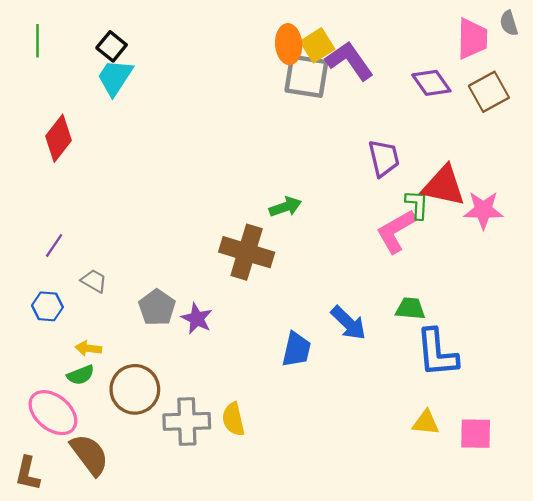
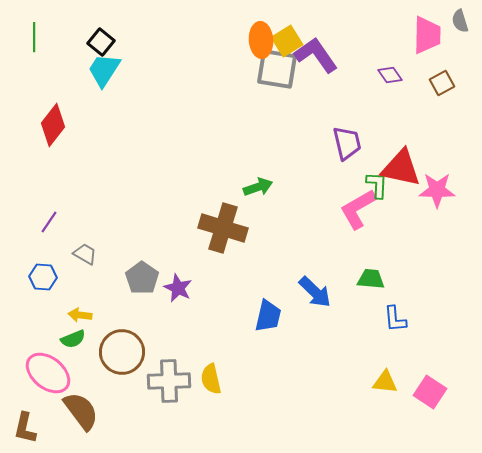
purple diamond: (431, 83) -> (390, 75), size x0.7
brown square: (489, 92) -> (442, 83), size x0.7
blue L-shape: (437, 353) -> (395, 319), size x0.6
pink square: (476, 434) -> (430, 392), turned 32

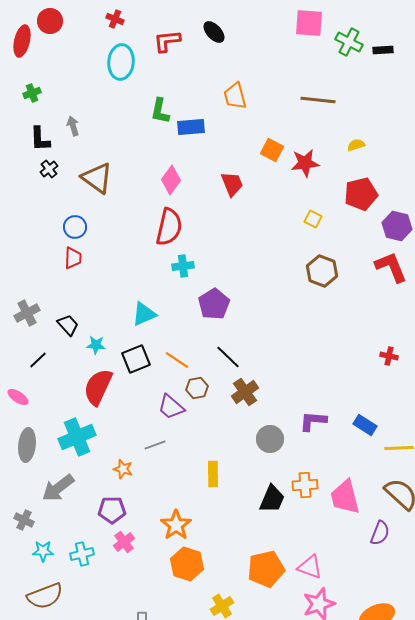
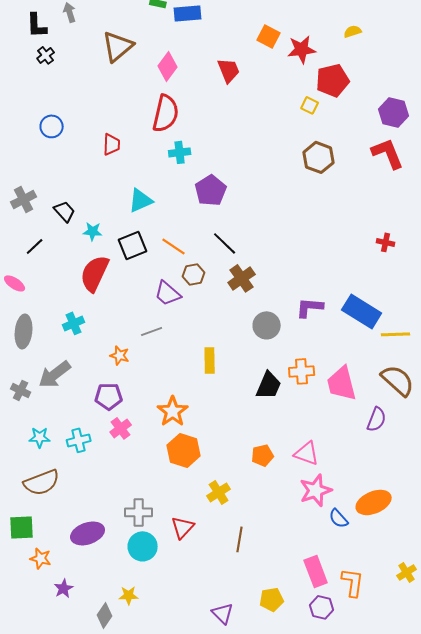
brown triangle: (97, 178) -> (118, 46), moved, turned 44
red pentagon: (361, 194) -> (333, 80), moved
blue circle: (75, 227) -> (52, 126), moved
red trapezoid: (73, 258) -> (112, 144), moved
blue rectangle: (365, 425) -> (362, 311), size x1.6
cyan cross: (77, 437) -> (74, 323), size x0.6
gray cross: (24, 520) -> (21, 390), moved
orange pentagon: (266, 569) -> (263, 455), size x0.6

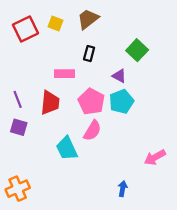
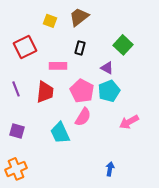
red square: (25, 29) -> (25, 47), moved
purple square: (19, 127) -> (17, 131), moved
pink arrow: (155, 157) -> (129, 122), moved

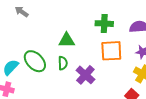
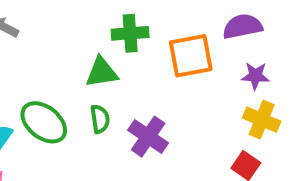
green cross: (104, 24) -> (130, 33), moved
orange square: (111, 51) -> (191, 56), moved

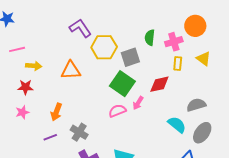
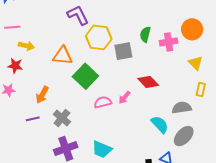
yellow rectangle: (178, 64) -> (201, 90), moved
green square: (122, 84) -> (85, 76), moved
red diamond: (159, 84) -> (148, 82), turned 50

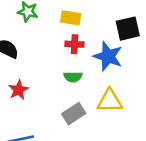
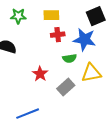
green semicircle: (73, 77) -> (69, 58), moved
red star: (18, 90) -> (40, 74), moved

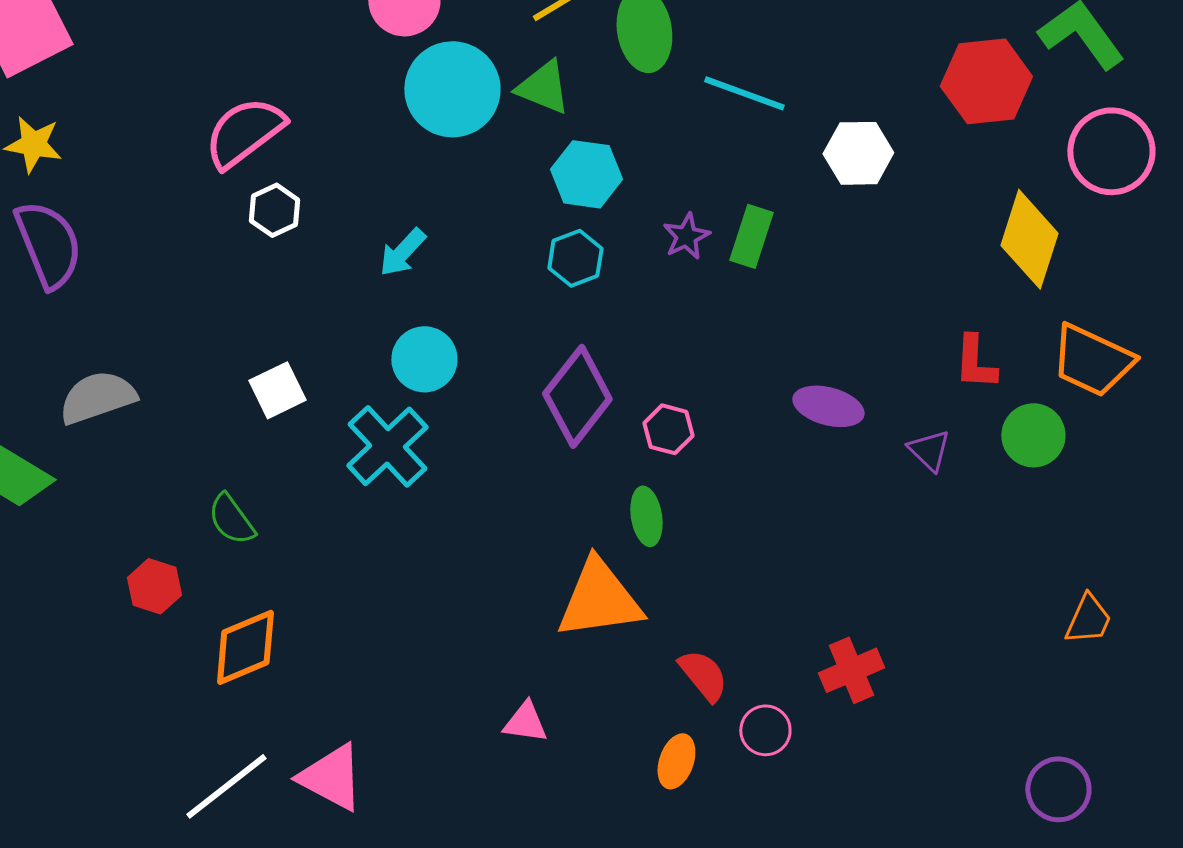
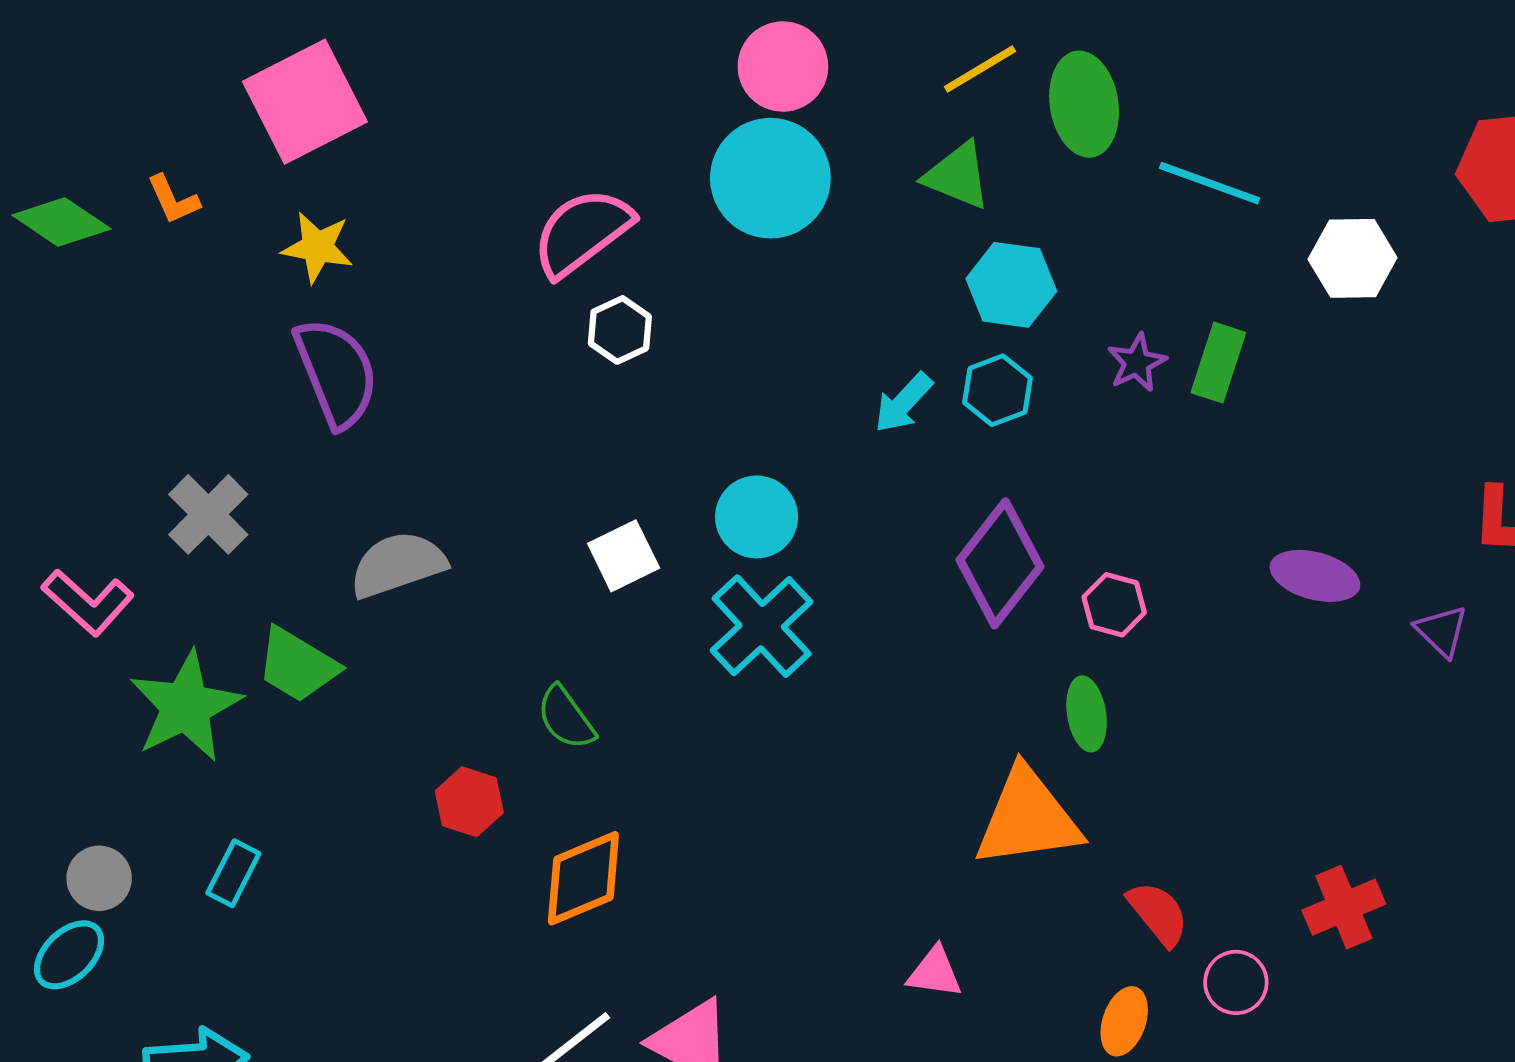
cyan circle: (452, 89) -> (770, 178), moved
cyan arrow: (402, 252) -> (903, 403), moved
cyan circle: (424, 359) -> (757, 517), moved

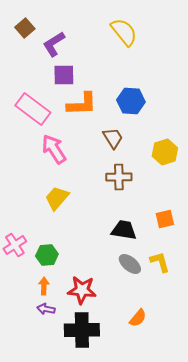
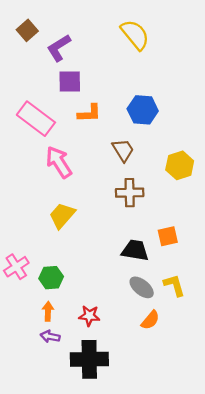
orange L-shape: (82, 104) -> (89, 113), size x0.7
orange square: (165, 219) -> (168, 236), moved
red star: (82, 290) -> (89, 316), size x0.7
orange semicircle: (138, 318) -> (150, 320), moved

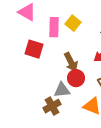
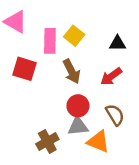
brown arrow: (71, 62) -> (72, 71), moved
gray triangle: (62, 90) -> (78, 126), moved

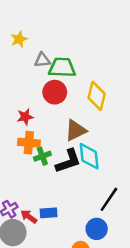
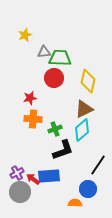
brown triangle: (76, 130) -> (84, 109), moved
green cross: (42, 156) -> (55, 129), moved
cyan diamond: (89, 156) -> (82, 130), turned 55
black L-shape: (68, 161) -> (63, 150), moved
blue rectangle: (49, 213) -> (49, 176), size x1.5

□ □ □ □ □

> [YOUR ASSIGNMENT]: When restating the records word for word, omit any picture they contain.

> [ANSWER TO THE EXERCISE]:
purple diamond: (431, 83) -> (390, 75), size x0.7
brown square: (489, 92) -> (442, 83), size x0.7
blue L-shape: (437, 353) -> (395, 319), size x0.6
pink square: (476, 434) -> (430, 392), turned 32

brown triangle: (97, 178) -> (118, 46), moved, turned 44
red pentagon: (361, 194) -> (333, 80), moved
blue circle: (75, 227) -> (52, 126), moved
red trapezoid: (73, 258) -> (112, 144), moved
blue rectangle: (365, 425) -> (362, 311), size x1.6
cyan cross: (77, 437) -> (74, 323), size x0.6
gray cross: (24, 520) -> (21, 390), moved
orange pentagon: (266, 569) -> (263, 455), size x0.6

red square: (25, 29) -> (25, 47), moved
purple square: (19, 127) -> (17, 131), moved
pink arrow: (155, 157) -> (129, 122), moved

green cross: (104, 24) -> (130, 33), moved
orange square: (111, 51) -> (191, 56), moved

yellow rectangle: (178, 64) -> (201, 90), moved
green square: (122, 84) -> (85, 76), moved
red diamond: (159, 84) -> (148, 82), turned 50

green semicircle: (73, 77) -> (69, 58), moved
red star: (18, 90) -> (40, 74), moved

cyan circle: (452, 89) -> (770, 178), moved
cyan arrow: (402, 252) -> (903, 403), moved
cyan circle: (424, 359) -> (757, 517), moved

orange L-shape: (82, 104) -> (89, 113), size x0.7
orange square: (165, 219) -> (168, 236), moved
red star: (82, 290) -> (89, 316), size x0.7
orange semicircle: (138, 318) -> (150, 320), moved

brown arrow: (71, 62) -> (72, 71), moved
gray triangle: (62, 90) -> (78, 126), moved

brown triangle: (76, 130) -> (84, 109), moved
green cross: (42, 156) -> (55, 129), moved
cyan diamond: (89, 156) -> (82, 130), turned 55
black L-shape: (68, 161) -> (63, 150), moved
blue rectangle: (49, 213) -> (49, 176), size x1.5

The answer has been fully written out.